Per-category count data:

──────────────────────────────

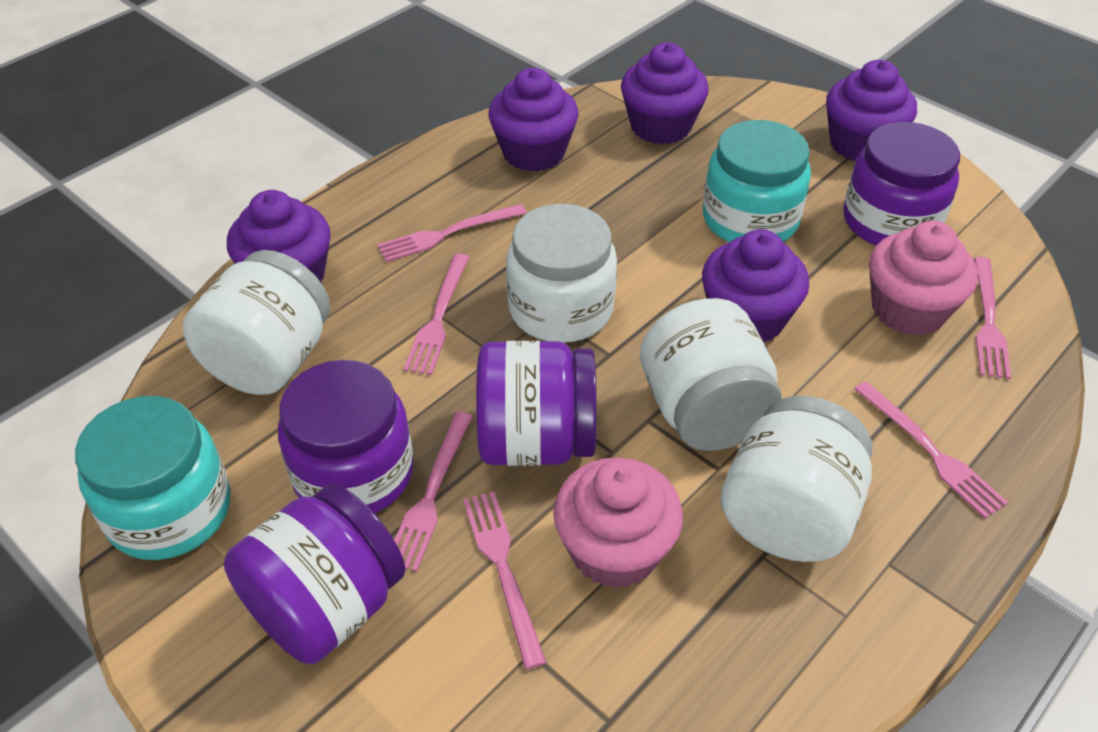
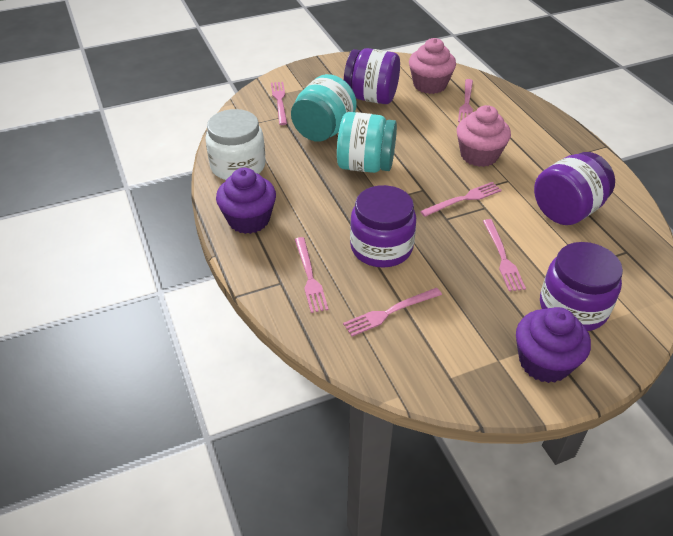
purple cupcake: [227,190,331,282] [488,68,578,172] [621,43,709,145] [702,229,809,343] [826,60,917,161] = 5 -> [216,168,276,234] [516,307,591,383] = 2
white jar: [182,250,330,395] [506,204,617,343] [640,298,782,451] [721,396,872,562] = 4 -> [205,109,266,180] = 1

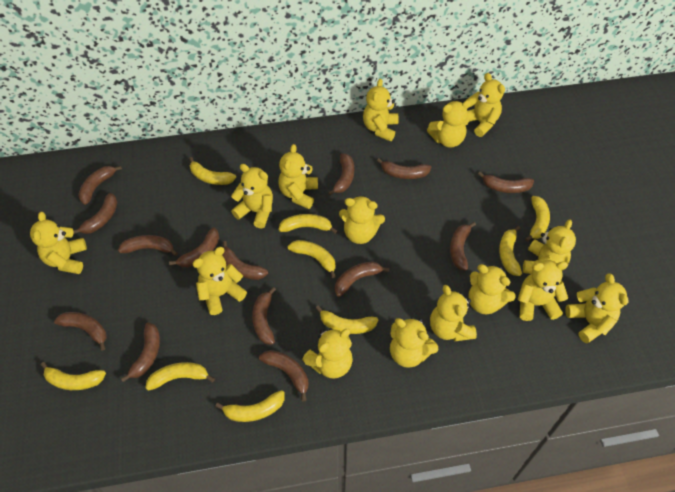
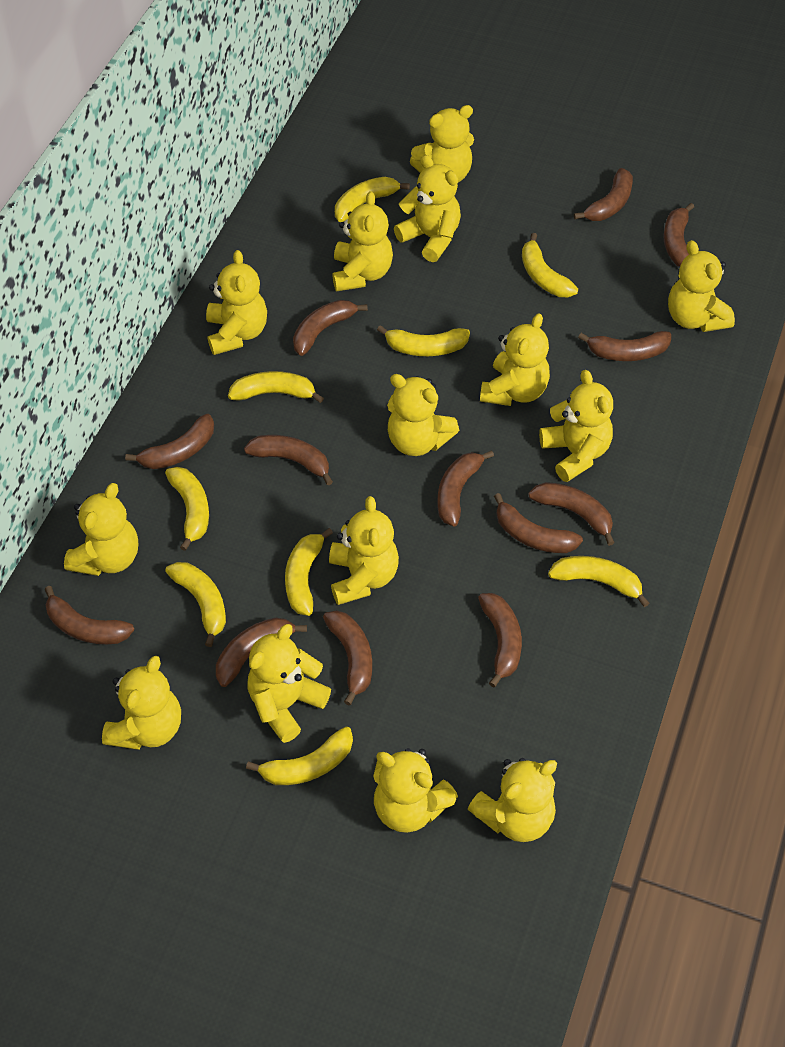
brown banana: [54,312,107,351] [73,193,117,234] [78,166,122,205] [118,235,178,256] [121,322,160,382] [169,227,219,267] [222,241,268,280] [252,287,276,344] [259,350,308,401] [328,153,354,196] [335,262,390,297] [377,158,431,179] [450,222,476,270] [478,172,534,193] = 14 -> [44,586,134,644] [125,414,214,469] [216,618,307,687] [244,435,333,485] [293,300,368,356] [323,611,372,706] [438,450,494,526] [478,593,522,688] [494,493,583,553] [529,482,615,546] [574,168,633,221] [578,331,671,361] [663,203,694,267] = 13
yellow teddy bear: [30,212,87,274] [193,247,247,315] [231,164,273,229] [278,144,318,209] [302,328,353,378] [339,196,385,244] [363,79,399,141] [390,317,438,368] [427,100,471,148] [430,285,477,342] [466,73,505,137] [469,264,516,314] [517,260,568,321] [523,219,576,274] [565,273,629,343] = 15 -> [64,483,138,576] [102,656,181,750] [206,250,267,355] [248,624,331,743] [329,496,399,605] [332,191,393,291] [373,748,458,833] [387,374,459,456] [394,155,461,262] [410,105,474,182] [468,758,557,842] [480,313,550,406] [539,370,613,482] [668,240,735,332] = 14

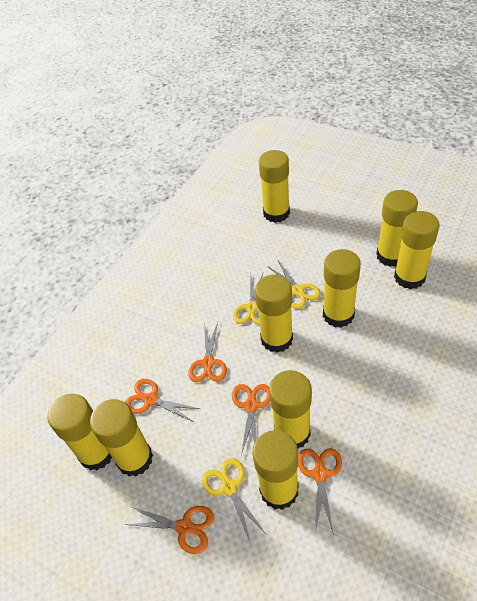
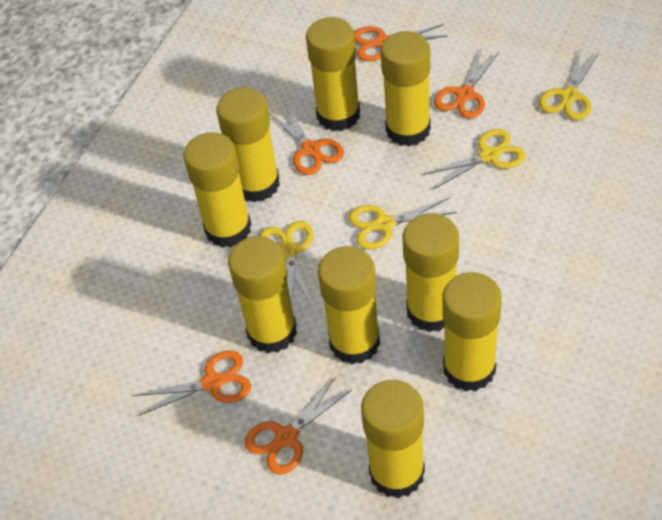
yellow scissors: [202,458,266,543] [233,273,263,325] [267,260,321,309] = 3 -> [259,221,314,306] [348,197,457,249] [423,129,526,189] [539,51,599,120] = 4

──────────────────────────────

● **WHAT IS NEEDED**: Copy each line above precisely, dropping the pictures.

● **WRITTEN ANSWER**:
purple cupcake: [227,190,331,282] [488,68,578,172] [621,43,709,145] [702,229,809,343] [826,60,917,161] = 5 -> [216,168,276,234] [516,307,591,383] = 2
white jar: [182,250,330,395] [506,204,617,343] [640,298,782,451] [721,396,872,562] = 4 -> [205,109,266,180] = 1

brown banana: [54,312,107,351] [73,193,117,234] [78,166,122,205] [118,235,178,256] [121,322,160,382] [169,227,219,267] [222,241,268,280] [252,287,276,344] [259,350,308,401] [328,153,354,196] [335,262,390,297] [377,158,431,179] [450,222,476,270] [478,172,534,193] = 14 -> [44,586,134,644] [125,414,214,469] [216,618,307,687] [244,435,333,485] [293,300,368,356] [323,611,372,706] [438,450,494,526] [478,593,522,688] [494,493,583,553] [529,482,615,546] [574,168,633,221] [578,331,671,361] [663,203,694,267] = 13
yellow teddy bear: [30,212,87,274] [193,247,247,315] [231,164,273,229] [278,144,318,209] [302,328,353,378] [339,196,385,244] [363,79,399,141] [390,317,438,368] [427,100,471,148] [430,285,477,342] [466,73,505,137] [469,264,516,314] [517,260,568,321] [523,219,576,274] [565,273,629,343] = 15 -> [64,483,138,576] [102,656,181,750] [206,250,267,355] [248,624,331,743] [329,496,399,605] [332,191,393,291] [373,748,458,833] [387,374,459,456] [394,155,461,262] [410,105,474,182] [468,758,557,842] [480,313,550,406] [539,370,613,482] [668,240,735,332] = 14

yellow scissors: [202,458,266,543] [233,273,263,325] [267,260,321,309] = 3 -> [259,221,314,306] [348,197,457,249] [423,129,526,189] [539,51,599,120] = 4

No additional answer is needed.